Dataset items
::::

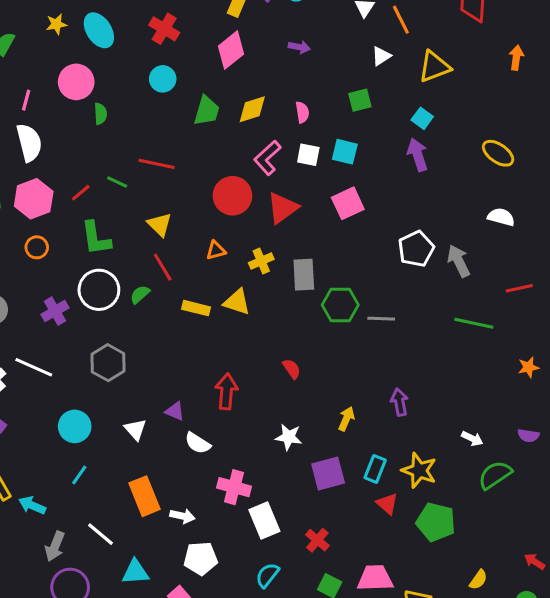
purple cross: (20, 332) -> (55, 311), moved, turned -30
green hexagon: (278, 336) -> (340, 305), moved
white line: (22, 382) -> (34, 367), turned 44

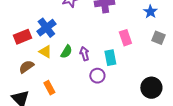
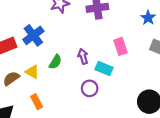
yellow triangle: (45, 52) -> (32, 72), moved
purple arrow: (84, 54) -> (83, 56), moved
cyan rectangle: (110, 58) -> (104, 69), turned -56

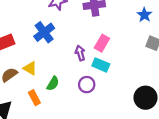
blue cross: (33, 35) -> (44, 32), moved
pink rectangle: (121, 46) -> (102, 43), moved, turned 49
green semicircle: (55, 62) -> (53, 84), moved

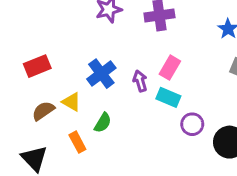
blue cross: (44, 32) -> (101, 74), moved
purple circle: (87, 85) -> (192, 124), moved

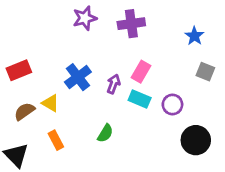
purple arrow: (140, 81) -> (114, 84), turned 36
green semicircle: (103, 123) -> (105, 133), moved
purple circle: (192, 124) -> (172, 104), moved

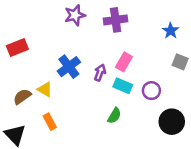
red rectangle: (19, 70) -> (17, 47), moved
green semicircle: (105, 133) -> (114, 116), moved

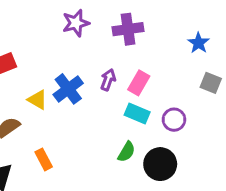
purple arrow: (100, 73) -> (108, 80), moved
yellow triangle: (45, 89) -> (38, 100), moved
black circle: (172, 122) -> (160, 164), moved

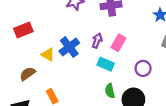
cyan rectangle: (137, 113) -> (106, 64), moved
green semicircle: (126, 152) -> (110, 91), turned 136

::::

§ Task details: Report each line in the data that holds the word "semicircle".

§ Reply:
green semicircle: (55, 62) -> (53, 84), moved
green semicircle: (103, 123) -> (105, 133), moved
green semicircle: (105, 133) -> (114, 116), moved
green semicircle: (126, 152) -> (110, 91), turned 136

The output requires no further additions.